*** Opening Records to use ***
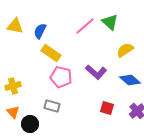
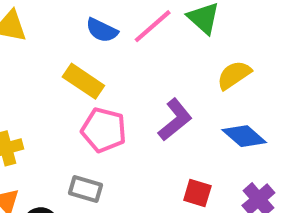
blue semicircle: (40, 31) -> (102, 30), moved, turned -91
purple L-shape: (96, 72) -> (175, 120), turned -80

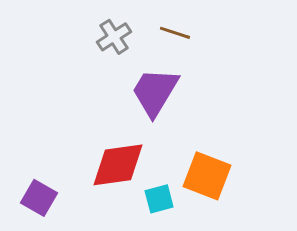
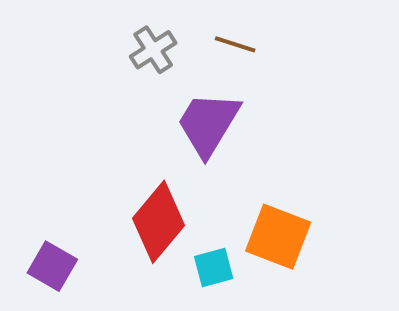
red diamond: (118, 165) -> (158, 222), turned -42

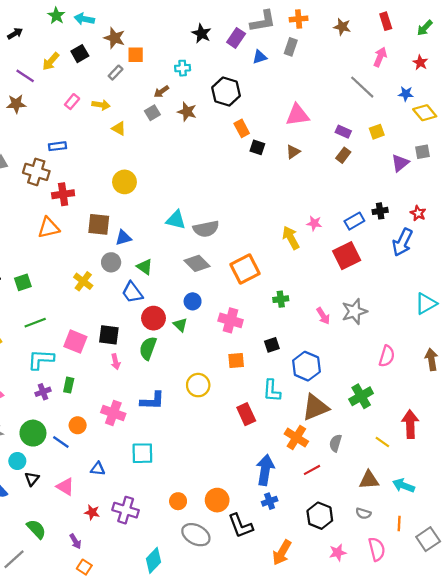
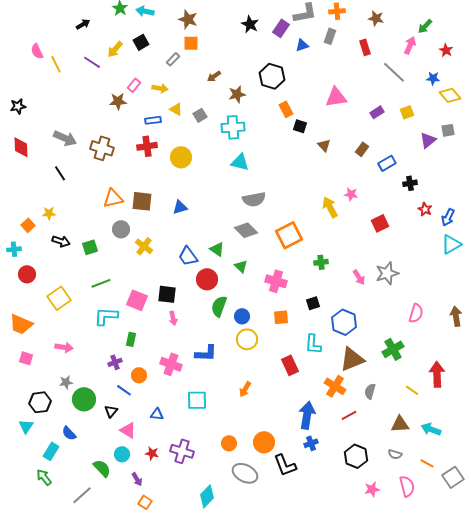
red rectangle: (386, 21) -> (365, 47), moved
green arrow: (425, 28) -> (425, 26), moved
brown star: (114, 38) -> (188, 19), moved
cyan cross: (183, 68) -> (233, 127), moved, size x1.6
brown star: (16, 104) -> (118, 101), moved
brown star: (187, 112) -> (237, 94), turned -30
gray square: (152, 113) -> (200, 115), moved
purple rectangle: (343, 132) -> (377, 112), turned -56
blue rectangle: (58, 146) -> (153, 120), moved
brown triangle: (293, 152) -> (324, 145), moved, turned -40
brown rectangle: (343, 155) -> (362, 149), moved
red cross: (63, 194) -> (147, 146), moved
red star: (418, 213) -> (425, 209), moved
cyan triangle: (176, 220) -> (240, 162), moved
blue rectangle: (354, 221) -> (387, 163), moved
brown square: (99, 224) -> (142, 201), moved
blue arrow: (402, 242) -> (448, 217), moved, size x0.7
red square: (347, 256) -> (380, 223), size x0.7
gray circle: (111, 262) -> (121, 229), moved
green triangle: (145, 267) -> (217, 249), moved
blue circle: (193, 301) -> (242, 316), moved
cyan triangle: (426, 304) -> (451, 244), moved
green triangle: (180, 325) -> (241, 266), moved
green semicircle: (148, 348) -> (219, 306), moved
purple cross: (43, 392) -> (115, 362), moved
green circle: (33, 433) -> (84, 399), moved
cyan circle: (17, 461) -> (122, 454), moved
black triangle: (32, 479) -> (111, 411), moved
orange line: (399, 524) -> (427, 463), turned -64
orange arrow: (282, 553) -> (245, 389), moved, size x0.7

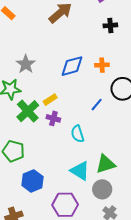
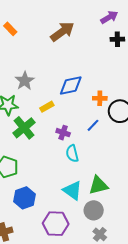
black cross: (110, 25) -> (117, 39), moved
orange cross: (102, 65) -> (100, 98), moved
yellow rectangle: (50, 100) -> (47, 107), moved
purple cross: (53, 118) -> (63, 133), moved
*** Closing Records to use ***
» To do
Above are the records. Copy the lines beginning at the one that has "red star: (418, 213) -> (425, 209), moved" and ending with the one that has "green triangle: (180, 325)", unchanged.

» Output of the exercise
red star: (418, 213) -> (425, 209), moved
cyan triangle: (176, 220) -> (240, 162), moved
blue rectangle: (354, 221) -> (387, 163), moved
brown square: (99, 224) -> (142, 201), moved
blue arrow: (402, 242) -> (448, 217), moved, size x0.7
red square: (347, 256) -> (380, 223), size x0.7
gray circle: (111, 262) -> (121, 229), moved
green triangle: (145, 267) -> (217, 249), moved
blue circle: (193, 301) -> (242, 316), moved
cyan triangle: (426, 304) -> (451, 244), moved
green triangle: (180, 325) -> (241, 266), moved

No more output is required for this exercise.